EXERCISE DETAILS:
With the line containing "S5: switch (COM, SEL5) -> switch (COM, D2)" as the start and the line containing "U1 pin FB: GND -> +9V" as the end, transcribe that span of the entries below exactly, including both.
※ ※ ※
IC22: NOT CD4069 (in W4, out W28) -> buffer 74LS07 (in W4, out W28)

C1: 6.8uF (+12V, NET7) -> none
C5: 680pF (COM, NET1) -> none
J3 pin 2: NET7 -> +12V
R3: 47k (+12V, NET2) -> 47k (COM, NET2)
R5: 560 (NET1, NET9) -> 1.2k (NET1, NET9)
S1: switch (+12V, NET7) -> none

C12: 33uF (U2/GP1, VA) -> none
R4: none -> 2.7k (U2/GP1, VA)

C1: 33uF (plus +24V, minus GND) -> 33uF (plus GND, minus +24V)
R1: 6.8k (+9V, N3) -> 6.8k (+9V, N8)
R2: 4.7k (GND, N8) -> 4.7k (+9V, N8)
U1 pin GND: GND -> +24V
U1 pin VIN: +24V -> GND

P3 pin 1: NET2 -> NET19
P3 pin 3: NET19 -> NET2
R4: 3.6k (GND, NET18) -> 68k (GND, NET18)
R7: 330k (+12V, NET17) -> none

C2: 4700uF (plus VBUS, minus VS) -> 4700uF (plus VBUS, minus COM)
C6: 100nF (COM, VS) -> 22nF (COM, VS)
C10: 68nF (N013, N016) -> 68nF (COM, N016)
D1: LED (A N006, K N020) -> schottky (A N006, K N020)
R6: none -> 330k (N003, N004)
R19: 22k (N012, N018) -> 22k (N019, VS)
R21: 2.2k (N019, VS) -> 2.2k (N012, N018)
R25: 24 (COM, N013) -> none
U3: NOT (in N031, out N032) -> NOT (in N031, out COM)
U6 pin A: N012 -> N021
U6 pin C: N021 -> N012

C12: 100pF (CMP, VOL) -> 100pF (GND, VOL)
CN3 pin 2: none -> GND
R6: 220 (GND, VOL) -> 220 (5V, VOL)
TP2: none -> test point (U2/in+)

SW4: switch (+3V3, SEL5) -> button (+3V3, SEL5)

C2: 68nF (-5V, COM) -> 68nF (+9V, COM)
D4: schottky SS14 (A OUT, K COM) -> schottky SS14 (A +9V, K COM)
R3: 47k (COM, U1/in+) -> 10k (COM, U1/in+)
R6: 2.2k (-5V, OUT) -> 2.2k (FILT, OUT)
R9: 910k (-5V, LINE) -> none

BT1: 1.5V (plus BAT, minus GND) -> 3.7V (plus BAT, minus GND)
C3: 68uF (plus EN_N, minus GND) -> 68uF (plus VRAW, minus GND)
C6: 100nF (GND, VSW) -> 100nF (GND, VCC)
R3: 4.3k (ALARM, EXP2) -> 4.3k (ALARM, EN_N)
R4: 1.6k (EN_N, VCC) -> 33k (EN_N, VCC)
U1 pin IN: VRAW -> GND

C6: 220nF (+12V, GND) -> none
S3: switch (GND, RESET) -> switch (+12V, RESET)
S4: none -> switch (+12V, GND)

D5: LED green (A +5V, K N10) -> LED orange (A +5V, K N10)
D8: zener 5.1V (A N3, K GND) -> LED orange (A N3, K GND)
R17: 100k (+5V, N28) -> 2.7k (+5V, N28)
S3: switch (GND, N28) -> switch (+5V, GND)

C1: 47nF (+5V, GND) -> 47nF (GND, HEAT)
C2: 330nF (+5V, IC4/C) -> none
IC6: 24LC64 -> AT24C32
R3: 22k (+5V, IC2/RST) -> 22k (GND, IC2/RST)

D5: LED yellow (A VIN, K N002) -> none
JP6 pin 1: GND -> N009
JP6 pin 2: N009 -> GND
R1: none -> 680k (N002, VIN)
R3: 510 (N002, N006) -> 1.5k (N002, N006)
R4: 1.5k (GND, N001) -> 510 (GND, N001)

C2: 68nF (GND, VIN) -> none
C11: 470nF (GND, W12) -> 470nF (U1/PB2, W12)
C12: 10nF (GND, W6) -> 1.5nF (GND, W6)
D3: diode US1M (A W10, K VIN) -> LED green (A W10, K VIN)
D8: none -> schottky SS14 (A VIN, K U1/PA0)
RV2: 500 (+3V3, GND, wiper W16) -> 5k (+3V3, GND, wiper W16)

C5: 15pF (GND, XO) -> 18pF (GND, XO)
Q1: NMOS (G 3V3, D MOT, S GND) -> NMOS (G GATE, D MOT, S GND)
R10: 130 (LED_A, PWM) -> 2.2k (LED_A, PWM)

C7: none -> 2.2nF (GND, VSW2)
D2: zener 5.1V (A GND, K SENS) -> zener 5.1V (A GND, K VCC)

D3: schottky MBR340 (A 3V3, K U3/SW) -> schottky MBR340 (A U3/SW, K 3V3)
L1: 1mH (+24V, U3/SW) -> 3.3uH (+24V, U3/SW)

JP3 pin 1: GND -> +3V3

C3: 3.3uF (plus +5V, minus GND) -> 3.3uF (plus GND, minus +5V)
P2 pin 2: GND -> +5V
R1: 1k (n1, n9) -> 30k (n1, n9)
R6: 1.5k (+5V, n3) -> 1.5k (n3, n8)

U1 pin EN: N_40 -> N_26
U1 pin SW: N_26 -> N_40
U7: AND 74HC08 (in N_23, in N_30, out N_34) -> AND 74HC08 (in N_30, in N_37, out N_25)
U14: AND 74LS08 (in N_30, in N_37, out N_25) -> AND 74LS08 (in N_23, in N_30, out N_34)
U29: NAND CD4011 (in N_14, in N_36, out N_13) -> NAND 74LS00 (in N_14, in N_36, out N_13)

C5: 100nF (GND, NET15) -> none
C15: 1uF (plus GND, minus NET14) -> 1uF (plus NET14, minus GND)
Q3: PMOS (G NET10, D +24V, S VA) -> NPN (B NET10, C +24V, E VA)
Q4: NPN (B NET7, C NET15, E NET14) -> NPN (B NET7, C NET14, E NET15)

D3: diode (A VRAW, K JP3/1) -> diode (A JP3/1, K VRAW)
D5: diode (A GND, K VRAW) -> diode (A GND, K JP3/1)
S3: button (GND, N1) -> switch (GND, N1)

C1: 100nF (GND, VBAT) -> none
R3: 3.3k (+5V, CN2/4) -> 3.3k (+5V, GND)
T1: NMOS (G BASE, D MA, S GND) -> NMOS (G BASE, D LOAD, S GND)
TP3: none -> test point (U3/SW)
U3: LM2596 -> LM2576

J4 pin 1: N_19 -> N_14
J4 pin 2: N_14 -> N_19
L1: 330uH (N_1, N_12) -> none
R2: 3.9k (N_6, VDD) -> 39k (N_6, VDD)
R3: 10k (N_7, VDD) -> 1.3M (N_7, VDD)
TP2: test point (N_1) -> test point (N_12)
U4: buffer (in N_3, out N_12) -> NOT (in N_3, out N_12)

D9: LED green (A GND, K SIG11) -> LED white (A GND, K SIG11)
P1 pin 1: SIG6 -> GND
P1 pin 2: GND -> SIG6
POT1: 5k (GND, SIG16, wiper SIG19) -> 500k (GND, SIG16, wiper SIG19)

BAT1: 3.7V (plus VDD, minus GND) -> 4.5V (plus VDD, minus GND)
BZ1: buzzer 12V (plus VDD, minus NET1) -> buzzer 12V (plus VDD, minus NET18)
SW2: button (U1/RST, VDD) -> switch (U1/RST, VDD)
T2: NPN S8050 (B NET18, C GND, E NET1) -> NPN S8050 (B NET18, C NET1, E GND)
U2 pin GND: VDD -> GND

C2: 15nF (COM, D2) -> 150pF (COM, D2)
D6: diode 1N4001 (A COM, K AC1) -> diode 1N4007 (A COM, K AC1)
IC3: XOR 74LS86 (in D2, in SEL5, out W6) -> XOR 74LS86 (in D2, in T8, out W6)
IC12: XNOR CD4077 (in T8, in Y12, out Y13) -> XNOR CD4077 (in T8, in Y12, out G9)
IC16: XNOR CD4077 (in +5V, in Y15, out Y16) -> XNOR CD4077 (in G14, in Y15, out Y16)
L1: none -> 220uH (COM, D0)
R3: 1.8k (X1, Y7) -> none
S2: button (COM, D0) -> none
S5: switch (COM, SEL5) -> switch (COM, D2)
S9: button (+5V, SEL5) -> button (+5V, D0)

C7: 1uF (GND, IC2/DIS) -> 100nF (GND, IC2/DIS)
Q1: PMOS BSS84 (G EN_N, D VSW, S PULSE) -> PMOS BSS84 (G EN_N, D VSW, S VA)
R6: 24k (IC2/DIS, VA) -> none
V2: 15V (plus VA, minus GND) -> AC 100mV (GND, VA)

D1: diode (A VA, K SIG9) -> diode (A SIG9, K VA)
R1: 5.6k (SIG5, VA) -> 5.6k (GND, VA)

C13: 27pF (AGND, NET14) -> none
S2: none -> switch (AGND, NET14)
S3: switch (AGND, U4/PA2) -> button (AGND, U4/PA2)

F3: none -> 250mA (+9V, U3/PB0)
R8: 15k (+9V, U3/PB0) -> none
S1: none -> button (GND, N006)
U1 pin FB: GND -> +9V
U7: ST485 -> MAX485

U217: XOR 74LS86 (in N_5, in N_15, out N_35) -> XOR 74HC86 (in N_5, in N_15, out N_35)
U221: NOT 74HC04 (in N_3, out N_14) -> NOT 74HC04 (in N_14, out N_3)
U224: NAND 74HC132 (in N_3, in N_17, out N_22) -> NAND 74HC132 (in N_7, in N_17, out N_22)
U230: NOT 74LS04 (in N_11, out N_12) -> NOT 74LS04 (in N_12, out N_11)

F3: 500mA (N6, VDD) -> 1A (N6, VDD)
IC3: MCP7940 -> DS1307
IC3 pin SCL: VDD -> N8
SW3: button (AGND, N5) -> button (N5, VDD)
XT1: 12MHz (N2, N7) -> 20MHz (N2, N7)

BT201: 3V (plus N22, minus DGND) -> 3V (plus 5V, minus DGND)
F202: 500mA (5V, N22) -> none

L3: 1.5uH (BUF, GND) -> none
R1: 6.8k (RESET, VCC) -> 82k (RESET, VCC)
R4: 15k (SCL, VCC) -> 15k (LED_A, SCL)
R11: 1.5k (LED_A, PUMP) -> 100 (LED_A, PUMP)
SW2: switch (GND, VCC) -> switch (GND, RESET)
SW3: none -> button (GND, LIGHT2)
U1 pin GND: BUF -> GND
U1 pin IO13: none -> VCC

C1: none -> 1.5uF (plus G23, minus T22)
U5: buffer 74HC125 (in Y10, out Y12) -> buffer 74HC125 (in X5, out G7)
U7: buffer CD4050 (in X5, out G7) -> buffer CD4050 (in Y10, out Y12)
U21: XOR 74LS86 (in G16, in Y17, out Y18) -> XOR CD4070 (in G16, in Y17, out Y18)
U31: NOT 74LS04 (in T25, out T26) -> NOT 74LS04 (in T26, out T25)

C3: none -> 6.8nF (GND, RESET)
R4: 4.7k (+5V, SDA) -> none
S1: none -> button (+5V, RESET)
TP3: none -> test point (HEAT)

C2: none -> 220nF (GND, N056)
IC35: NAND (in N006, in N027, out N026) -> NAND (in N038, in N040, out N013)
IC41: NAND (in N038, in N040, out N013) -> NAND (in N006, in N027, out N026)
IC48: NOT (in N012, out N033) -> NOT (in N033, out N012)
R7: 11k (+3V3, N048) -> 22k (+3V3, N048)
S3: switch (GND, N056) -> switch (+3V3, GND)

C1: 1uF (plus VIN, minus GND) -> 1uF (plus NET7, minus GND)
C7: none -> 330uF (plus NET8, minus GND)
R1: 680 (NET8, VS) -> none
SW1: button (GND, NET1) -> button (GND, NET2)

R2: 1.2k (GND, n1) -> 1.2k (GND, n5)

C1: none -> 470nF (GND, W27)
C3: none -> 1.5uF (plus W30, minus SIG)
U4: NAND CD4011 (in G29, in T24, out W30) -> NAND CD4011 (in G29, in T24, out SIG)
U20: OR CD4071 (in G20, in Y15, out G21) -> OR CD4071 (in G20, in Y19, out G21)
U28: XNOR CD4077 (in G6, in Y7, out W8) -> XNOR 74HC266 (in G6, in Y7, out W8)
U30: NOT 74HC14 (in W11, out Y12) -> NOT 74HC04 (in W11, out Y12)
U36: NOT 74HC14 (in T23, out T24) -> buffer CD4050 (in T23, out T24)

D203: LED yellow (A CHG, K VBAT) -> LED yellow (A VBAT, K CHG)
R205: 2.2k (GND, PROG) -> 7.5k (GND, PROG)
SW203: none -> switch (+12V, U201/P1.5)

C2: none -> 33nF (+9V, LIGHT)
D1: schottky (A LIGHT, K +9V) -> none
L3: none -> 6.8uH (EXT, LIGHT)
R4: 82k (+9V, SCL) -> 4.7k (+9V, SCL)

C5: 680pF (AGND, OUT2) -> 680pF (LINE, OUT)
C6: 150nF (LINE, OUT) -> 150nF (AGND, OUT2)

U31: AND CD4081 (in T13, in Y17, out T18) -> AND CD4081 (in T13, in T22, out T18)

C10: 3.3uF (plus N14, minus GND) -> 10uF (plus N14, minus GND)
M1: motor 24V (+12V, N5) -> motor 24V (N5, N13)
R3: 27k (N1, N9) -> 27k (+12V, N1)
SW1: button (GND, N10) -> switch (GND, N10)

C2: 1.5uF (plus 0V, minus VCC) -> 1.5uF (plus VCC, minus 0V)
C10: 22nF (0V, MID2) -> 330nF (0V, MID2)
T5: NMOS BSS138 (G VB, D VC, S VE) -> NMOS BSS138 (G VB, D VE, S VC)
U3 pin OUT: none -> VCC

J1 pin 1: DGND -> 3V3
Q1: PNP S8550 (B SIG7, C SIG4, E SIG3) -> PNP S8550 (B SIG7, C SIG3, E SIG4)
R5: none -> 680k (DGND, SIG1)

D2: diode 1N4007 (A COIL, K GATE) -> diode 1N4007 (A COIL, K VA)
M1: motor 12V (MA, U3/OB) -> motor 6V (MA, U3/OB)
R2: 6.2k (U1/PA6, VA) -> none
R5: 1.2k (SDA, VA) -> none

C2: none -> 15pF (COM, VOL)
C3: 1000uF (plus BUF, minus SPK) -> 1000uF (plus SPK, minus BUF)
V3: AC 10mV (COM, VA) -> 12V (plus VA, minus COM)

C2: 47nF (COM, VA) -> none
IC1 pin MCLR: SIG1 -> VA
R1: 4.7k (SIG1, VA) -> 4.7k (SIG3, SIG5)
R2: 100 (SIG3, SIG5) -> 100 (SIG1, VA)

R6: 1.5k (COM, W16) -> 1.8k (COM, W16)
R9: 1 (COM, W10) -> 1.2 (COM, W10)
※ ※ ※
SOLUTION BELOW:
S5: switch (COM, SEL5) -> switch (COM, D2)
S9: button (+5V, SEL5) -> button (+5V, D0)

C7: 1uF (GND, IC2/DIS) -> 100nF (GND, IC2/DIS)
Q1: PMOS BSS84 (G EN_N, D VSW, S PULSE) -> PMOS BSS84 (G EN_N, D VSW, S VA)
R6: 24k (IC2/DIS, VA) -> none
V2: 15V (plus VA, minus GND) -> AC 100mV (GND, VA)

D1: diode (A VA, K SIG9) -> diode (A SIG9, K VA)
R1: 5.6k (SIG5, VA) -> 5.6k (GND, VA)

C13: 27pF (AGND, NET14) -> none
S2: none -> switch (AGND, NET14)
S3: switch (AGND, U4/PA2) -> button (AGND, U4/PA2)

F3: none -> 250mA (+9V, U3/PB0)
R8: 15k (+9V, U3/PB0) -> none
S1: none -> button (GND, N006)
U1 pin FB: GND -> +9V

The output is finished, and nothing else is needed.